The data should be printed again, exactly.

(LISTED ENTRIES)
★ ★ ★ ★

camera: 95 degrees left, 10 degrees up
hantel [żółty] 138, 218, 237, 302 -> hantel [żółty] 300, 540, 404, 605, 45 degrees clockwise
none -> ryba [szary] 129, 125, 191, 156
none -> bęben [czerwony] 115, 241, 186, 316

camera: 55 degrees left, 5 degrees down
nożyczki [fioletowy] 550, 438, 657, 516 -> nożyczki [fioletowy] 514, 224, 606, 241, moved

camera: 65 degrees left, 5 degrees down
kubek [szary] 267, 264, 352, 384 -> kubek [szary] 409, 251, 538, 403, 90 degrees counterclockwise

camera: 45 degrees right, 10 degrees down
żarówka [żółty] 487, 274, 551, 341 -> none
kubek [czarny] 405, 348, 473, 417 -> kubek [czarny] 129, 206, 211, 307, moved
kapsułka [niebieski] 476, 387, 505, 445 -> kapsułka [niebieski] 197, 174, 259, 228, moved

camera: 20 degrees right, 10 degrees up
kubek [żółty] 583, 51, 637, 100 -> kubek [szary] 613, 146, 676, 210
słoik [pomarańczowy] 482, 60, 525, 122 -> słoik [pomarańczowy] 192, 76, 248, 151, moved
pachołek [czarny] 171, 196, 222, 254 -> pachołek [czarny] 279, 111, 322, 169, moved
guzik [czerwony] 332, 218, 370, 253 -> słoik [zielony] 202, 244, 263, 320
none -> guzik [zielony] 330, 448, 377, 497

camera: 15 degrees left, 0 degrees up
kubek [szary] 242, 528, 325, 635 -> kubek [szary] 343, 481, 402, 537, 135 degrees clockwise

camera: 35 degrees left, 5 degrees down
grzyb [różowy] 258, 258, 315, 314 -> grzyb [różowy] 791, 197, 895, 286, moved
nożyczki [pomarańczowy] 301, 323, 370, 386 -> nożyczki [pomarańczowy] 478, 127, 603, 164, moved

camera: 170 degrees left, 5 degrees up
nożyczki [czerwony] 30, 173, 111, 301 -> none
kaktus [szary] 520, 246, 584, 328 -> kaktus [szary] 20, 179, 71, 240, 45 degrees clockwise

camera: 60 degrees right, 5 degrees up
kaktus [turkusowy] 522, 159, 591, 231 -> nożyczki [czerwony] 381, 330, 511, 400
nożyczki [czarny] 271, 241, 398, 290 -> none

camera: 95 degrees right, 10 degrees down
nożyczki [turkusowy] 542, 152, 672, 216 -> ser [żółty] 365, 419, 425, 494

★ ★ ★ ★

(PROBLEM SOLUTION)
camera: 95 degrees left, 10 degrees up
hantel [żółty] 138, 218, 237, 302 -> hantel [żółty] 300, 540, 404, 605, 45 degrees clockwise
none -> ryba [szary] 129, 125, 191, 156
none -> bęben [czerwony] 115, 241, 186, 316

camera: 55 degrees left, 5 degrees down
nożyczki [fioletowy] 550, 438, 657, 516 -> nożyczki [fioletowy] 514, 224, 606, 241, moved

camera: 65 degrees left, 5 degrees down
kubek [szary] 267, 264, 352, 384 -> kubek [szary] 409, 251, 538, 403, 90 degrees counterclockwise

camera: 45 degrees right, 10 degrees down
żarówka [żółty] 487, 274, 551, 341 -> none
kubek [czarny] 405, 348, 473, 417 -> kubek [czarny] 129, 206, 211, 307, moved
kapsułka [niebieski] 476, 387, 505, 445 -> kapsułka [niebieski] 197, 174, 259, 228, moved

camera: 20 degrees right, 10 degrees up
kubek [żółty] 583, 51, 637, 100 -> kubek [szary] 613, 146, 676, 210
słoik [pomarańczowy] 482, 60, 525, 122 -> słoik [pomarańczowy] 192, 76, 248, 151, moved
pachołek [czarny] 171, 196, 222, 254 -> pachołek [czarny] 279, 111, 322, 169, moved
guzik [czerwony] 332, 218, 370, 253 -> słoik [zielony] 202, 244, 263, 320
none -> guzik [zielony] 330, 448, 377, 497

camera: 15 degrees left, 0 degrees up
kubek [szary] 242, 528, 325, 635 -> kubek [szary] 343, 481, 402, 537, 135 degrees clockwise

camera: 35 degrees left, 5 degrees down
grzyb [różowy] 258, 258, 315, 314 -> grzyb [różowy] 791, 197, 895, 286, moved
nożyczki [pomarańczowy] 301, 323, 370, 386 -> nożyczki [pomarańczowy] 478, 127, 603, 164, moved

camera: 170 degrees left, 5 degrees up
nożyczki [czerwony] 30, 173, 111, 301 -> none
kaktus [szary] 520, 246, 584, 328 -> kaktus [szary] 20, 179, 71, 240, 45 degrees clockwise

camera: 60 degrees right, 5 degrees up
kaktus [turkusowy] 522, 159, 591, 231 -> nożyczki [czerwony] 381, 330, 511, 400
nożyczki [czarny] 271, 241, 398, 290 -> none

camera: 95 degrees right, 10 degrees down
nożyczki [turkusowy] 542, 152, 672, 216 -> ser [żółty] 365, 419, 425, 494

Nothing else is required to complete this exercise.